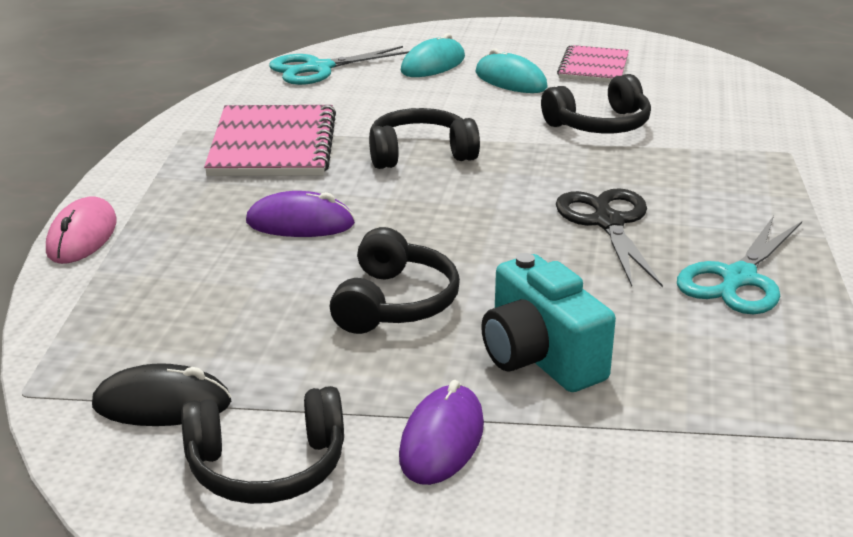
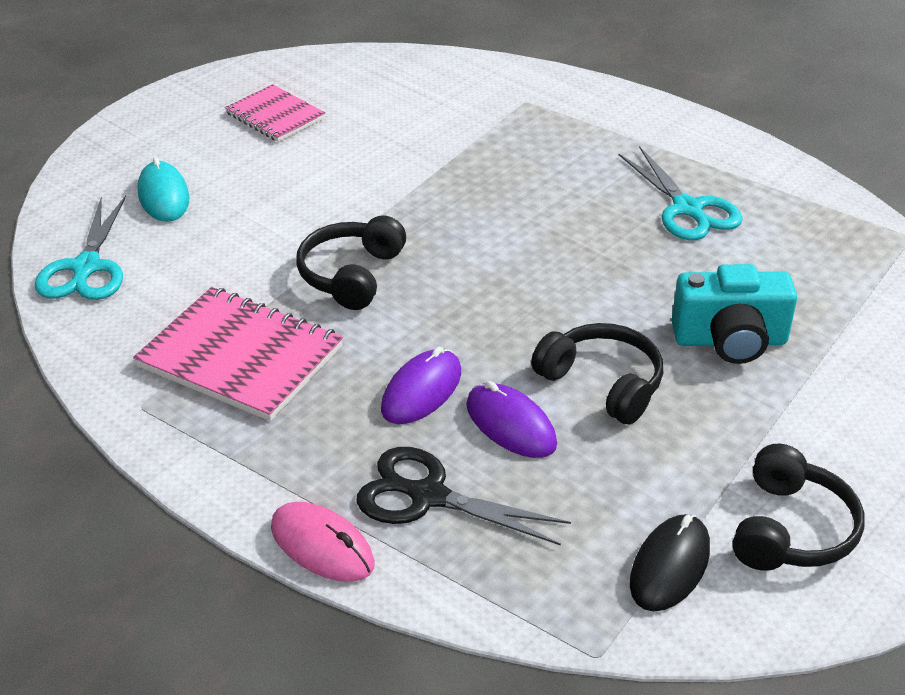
camera: 60 degrees left, 10 degrees up
(442, 440) = (805, 427): purple mouse -> purple mouse (511, 425)
(510, 80) = (252, 168): turquoise mouse -> none
(599, 125) = (392, 161): black headphones -> none
(608, 223) = (562, 229): black scissors -> black scissors (428, 496)

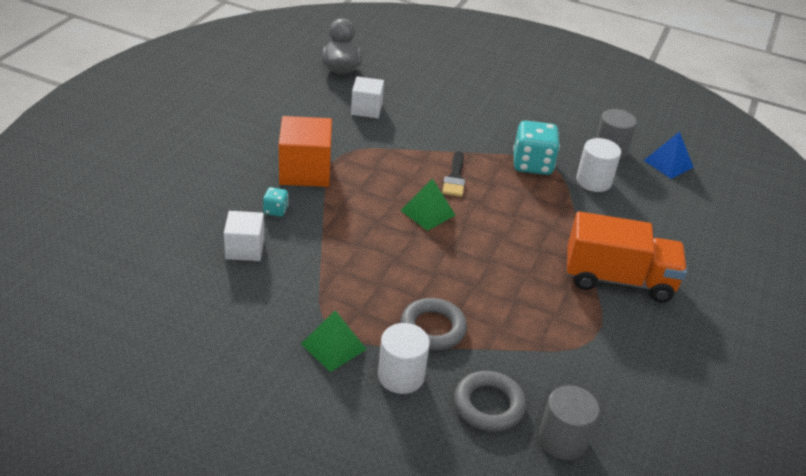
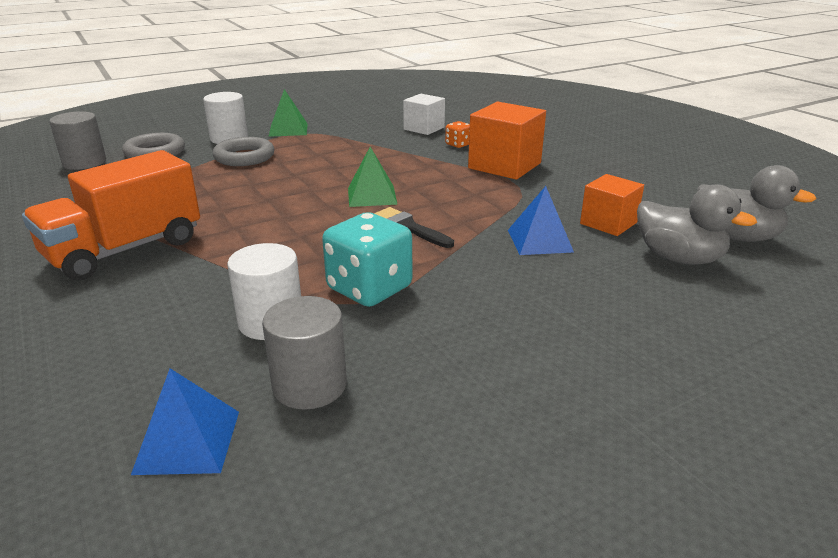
camera: 130 degrees right, 10 degrees down
(275, 210) = (458, 145): turquoise dice -> orange dice
(366, 109) = (608, 223): white cube -> orange cube
(388, 82) = (678, 258): none -> grey duck
(417, 127) = (539, 241): none -> blue pyramid

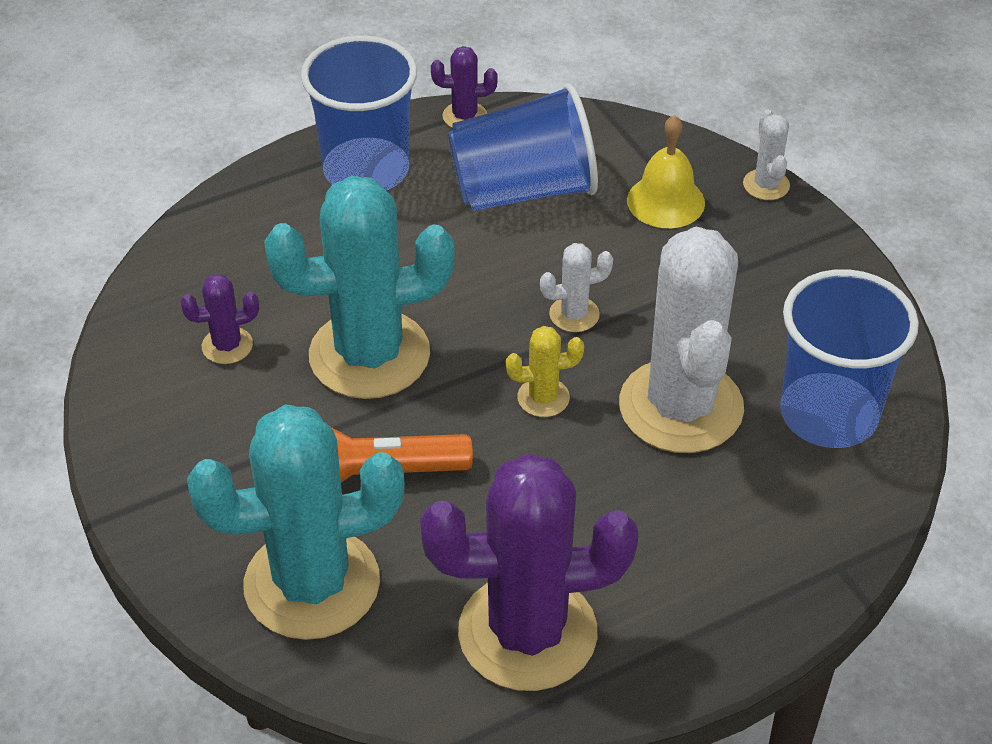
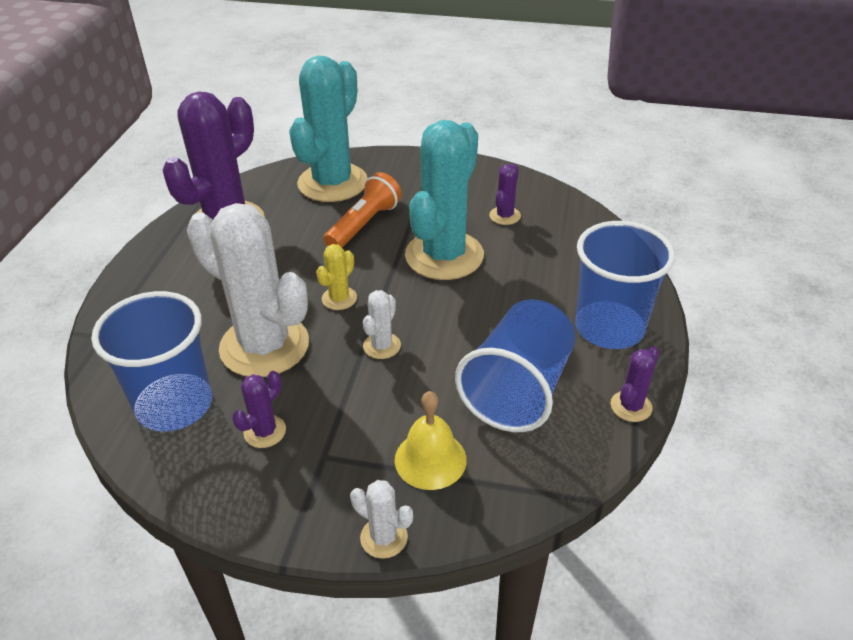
camera: 130 degrees right, 5 degrees down
(771, 323) = (265, 431): none -> purple cactus

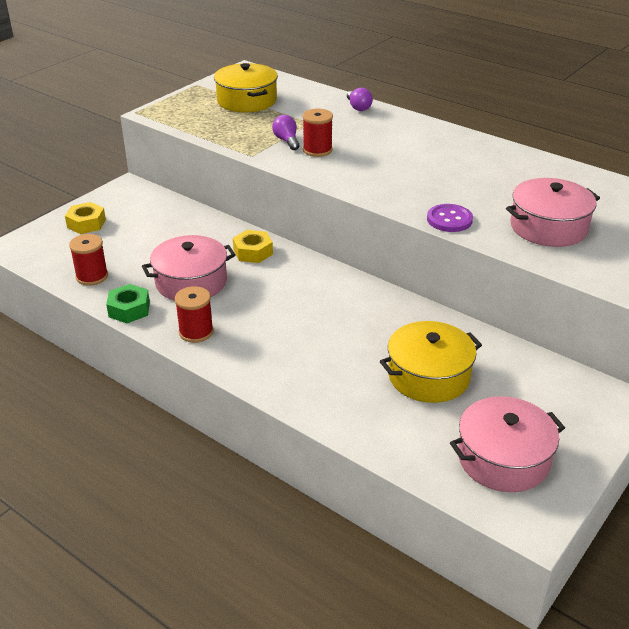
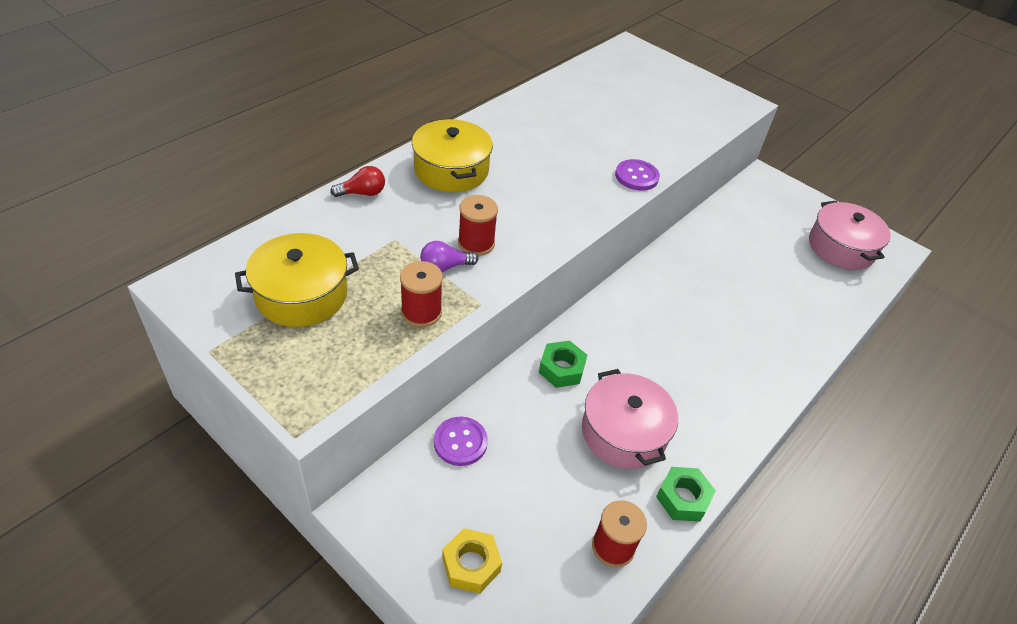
camera: 90 degrees left, 10 degrees up
(179, 214) = (460, 442): none -> purple button
(196, 332) = (718, 430): red spool -> red spool (421, 312)
(253, 252) = (561, 369): yellow nut -> green nut
(358, 107) = (362, 193): purple light bulb -> red light bulb
(429, 376) = (757, 267): yellow pot -> yellow pot (451, 170)
(548, 227) = (647, 126): pink pot -> none

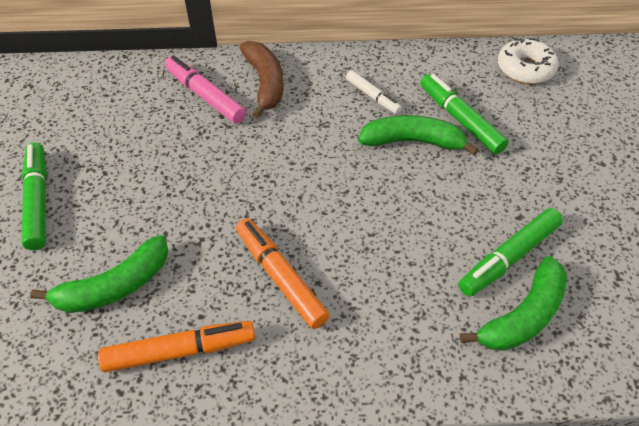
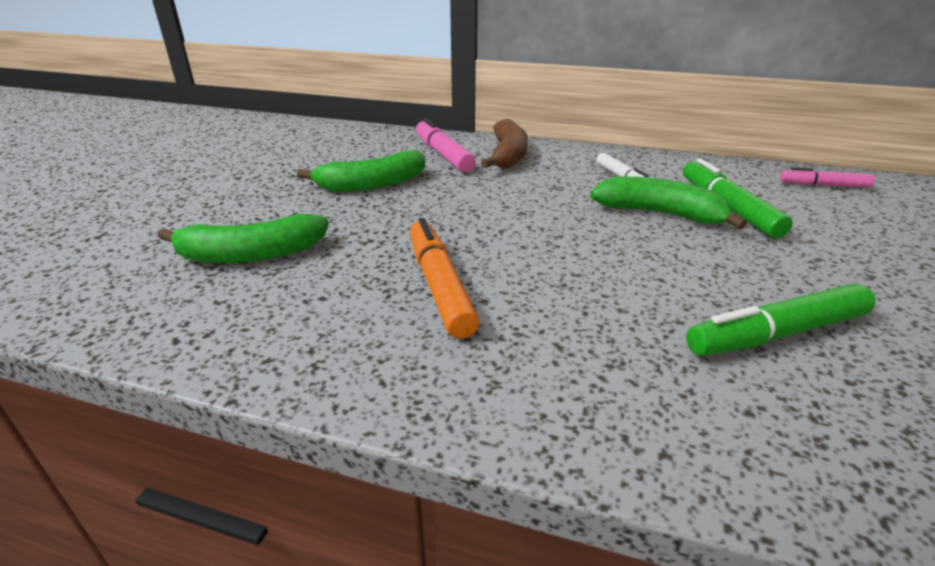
camera: 20 degrees right, 20 degrees down
(38, 200) = (236, 188): green marker -> none
(180, 351) = (274, 321): orange marker -> none
(523, 315) = (793, 403): green banana -> green banana (372, 184)
(525, 69) = (823, 185): white donut -> pink marker

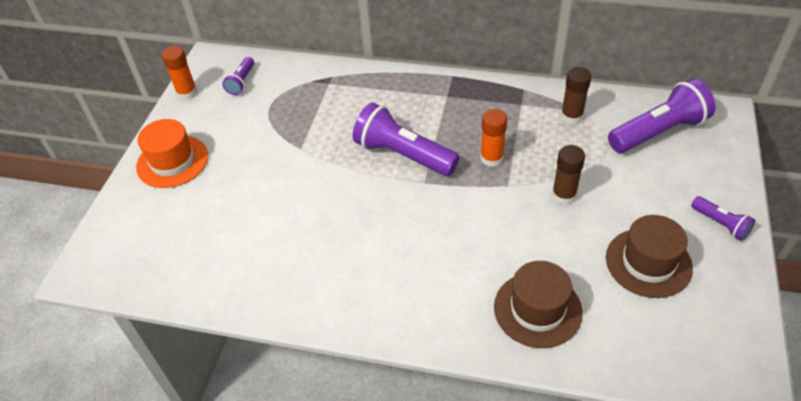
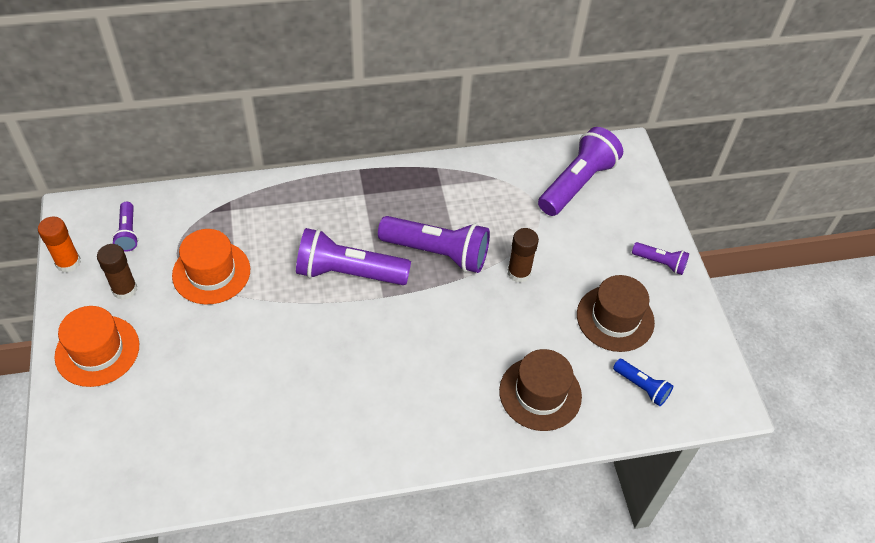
camera: 30 degrees left, 5 degrees up
(289, 126) = (211, 272): none -> orange hat
(491, 158) = (437, 252): orange glue stick -> purple flashlight
(571, 116) = (493, 186): brown glue stick -> brown glue stick (124, 289)
(651, 336) = (641, 387): none -> blue flashlight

========================================================================

Exercise brief
Take the listing above and retype it exactly. Its pictures are to be omitted.

Solved problem
camera: 60 degrees left, 10 degrees up
(442, 440) = (805, 427): purple mouse -> purple mouse (511, 425)
(510, 80) = (252, 168): turquoise mouse -> none
(599, 125) = (392, 161): black headphones -> none
(608, 223) = (562, 229): black scissors -> black scissors (428, 496)

camera: 130 degrees right, 10 degrees down
(275, 210) = (458, 145): turquoise dice -> orange dice
(366, 109) = (608, 223): white cube -> orange cube
(388, 82) = (678, 258): none -> grey duck
(417, 127) = (539, 241): none -> blue pyramid

camera: 130 degrees right, 5 degrees down
(771, 323) = (265, 431): none -> purple cactus

camera: 90 degrees left, 10 degrees up
(179, 214) = (460, 442): none -> purple button
(196, 332) = (718, 430): red spool -> red spool (421, 312)
(253, 252) = (561, 369): yellow nut -> green nut
(358, 107) = (362, 193): purple light bulb -> red light bulb
(429, 376) = (757, 267): yellow pot -> yellow pot (451, 170)
(548, 227) = (647, 126): pink pot -> none

camera: 20 degrees right, 20 degrees down
(38, 200) = (236, 188): green marker -> none
(180, 351) = (274, 321): orange marker -> none
(523, 315) = (793, 403): green banana -> green banana (372, 184)
(525, 69) = (823, 185): white donut -> pink marker

camera: 30 degrees left, 5 degrees up
(289, 126) = (211, 272): none -> orange hat
(491, 158) = (437, 252): orange glue stick -> purple flashlight
(571, 116) = (493, 186): brown glue stick -> brown glue stick (124, 289)
(651, 336) = (641, 387): none -> blue flashlight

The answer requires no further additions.